Task item —
For the listing underneath, give the count of lines containing the string "yellow" and nothing further.

Data provided —
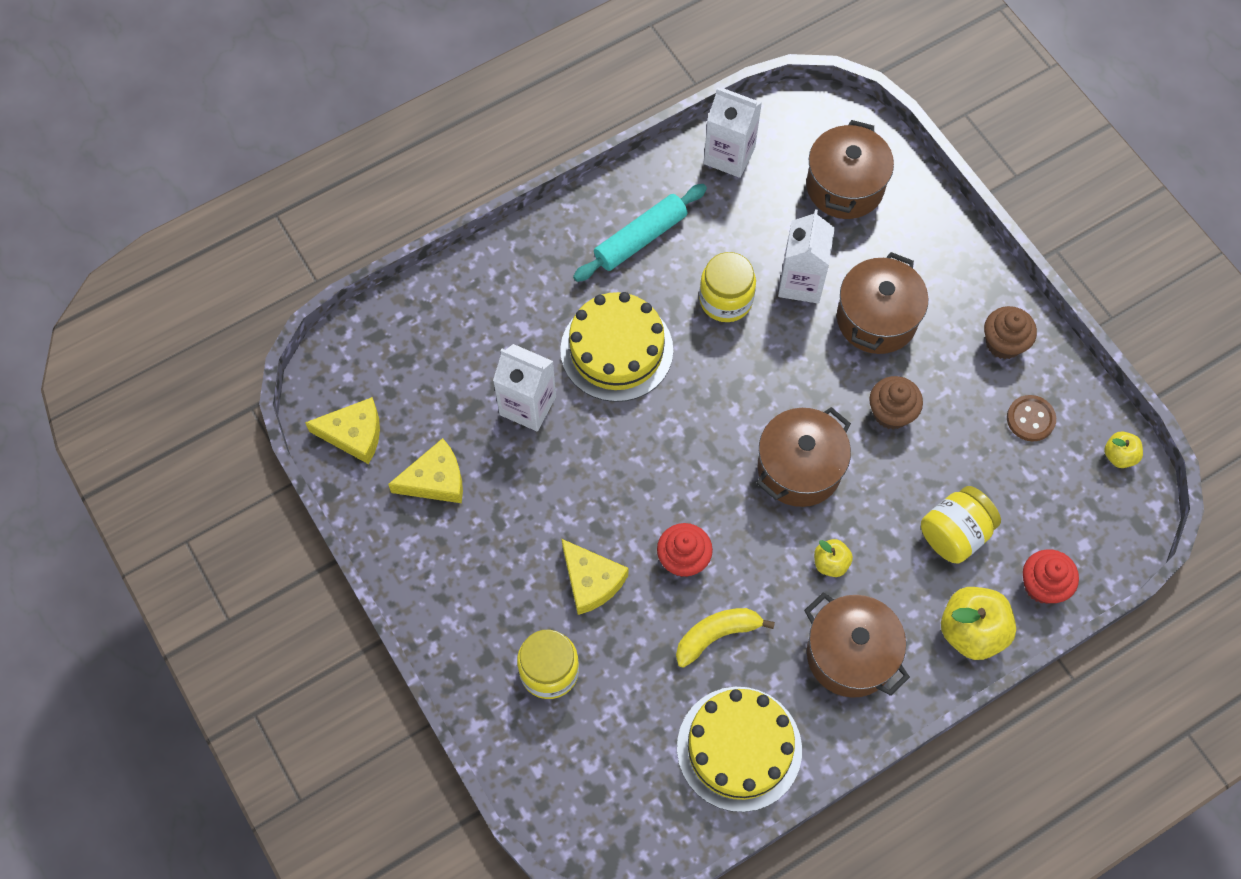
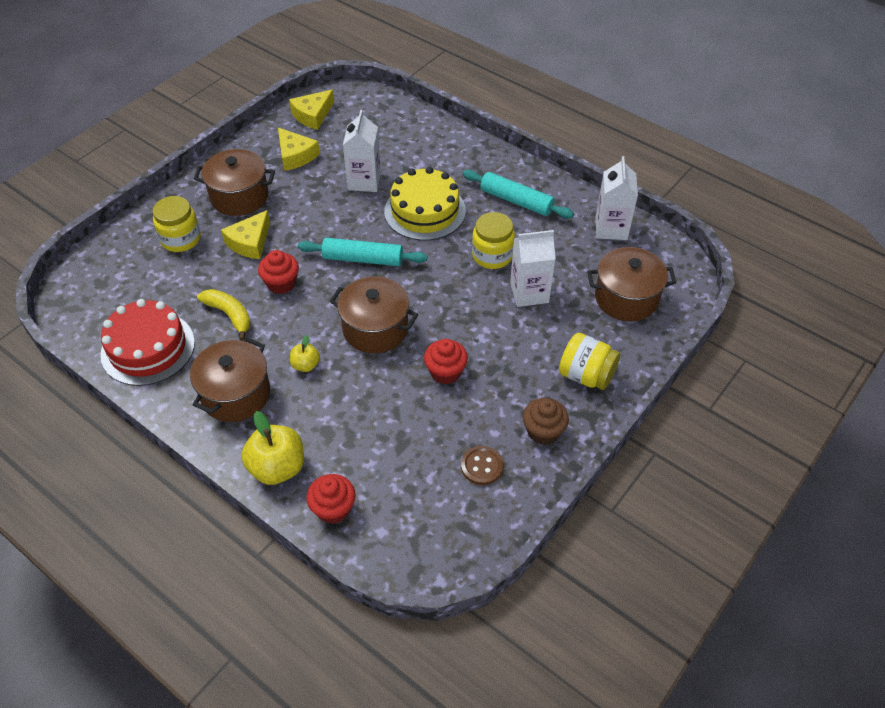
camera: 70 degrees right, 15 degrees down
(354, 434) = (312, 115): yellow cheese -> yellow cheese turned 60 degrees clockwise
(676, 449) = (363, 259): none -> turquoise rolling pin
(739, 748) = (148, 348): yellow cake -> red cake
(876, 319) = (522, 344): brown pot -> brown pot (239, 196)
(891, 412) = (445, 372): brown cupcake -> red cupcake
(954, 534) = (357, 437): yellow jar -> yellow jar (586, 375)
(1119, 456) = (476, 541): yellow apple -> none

---

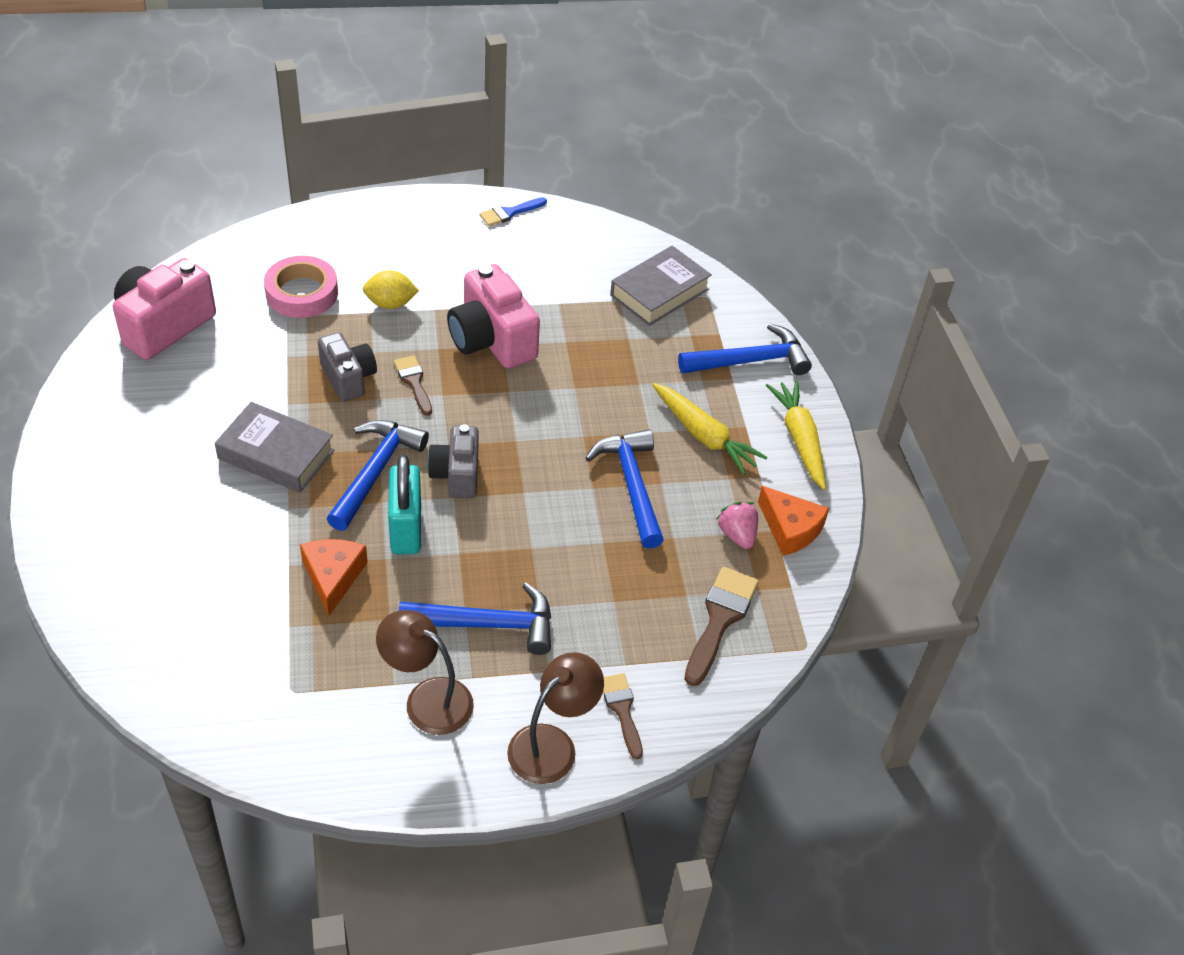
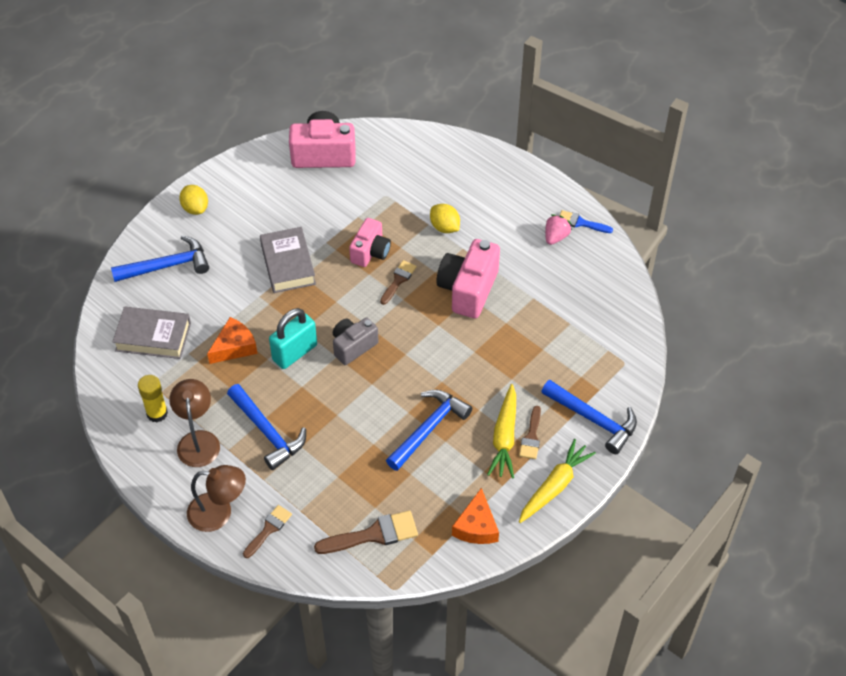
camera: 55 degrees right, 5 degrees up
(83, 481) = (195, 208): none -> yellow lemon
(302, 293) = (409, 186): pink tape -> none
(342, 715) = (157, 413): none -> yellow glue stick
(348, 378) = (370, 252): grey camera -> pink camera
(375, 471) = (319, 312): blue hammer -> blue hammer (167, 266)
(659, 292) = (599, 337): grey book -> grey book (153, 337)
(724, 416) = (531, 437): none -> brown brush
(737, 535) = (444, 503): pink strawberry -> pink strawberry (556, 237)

Result for this task —
6